→ TASK REQUIREMENTS:
For the data below, work out the number of lines containing the string "turned" and answer with that number only.

→ EXTRACTED MATERIAL:
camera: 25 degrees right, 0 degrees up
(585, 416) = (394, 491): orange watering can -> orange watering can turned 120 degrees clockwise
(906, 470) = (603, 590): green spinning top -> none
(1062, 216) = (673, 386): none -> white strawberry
--
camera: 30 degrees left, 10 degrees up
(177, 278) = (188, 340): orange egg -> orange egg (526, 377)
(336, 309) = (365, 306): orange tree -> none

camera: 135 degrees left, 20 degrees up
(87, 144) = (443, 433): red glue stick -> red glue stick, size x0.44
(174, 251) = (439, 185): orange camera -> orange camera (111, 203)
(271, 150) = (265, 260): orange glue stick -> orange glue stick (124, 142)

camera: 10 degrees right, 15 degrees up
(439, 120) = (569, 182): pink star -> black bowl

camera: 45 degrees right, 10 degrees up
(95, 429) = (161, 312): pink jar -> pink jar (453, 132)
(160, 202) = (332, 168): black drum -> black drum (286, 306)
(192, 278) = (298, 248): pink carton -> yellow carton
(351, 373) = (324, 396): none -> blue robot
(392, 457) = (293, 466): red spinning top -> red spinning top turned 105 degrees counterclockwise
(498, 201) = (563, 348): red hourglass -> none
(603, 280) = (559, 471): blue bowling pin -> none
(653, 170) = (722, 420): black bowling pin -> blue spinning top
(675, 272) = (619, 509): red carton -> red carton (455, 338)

→ REPLY:
2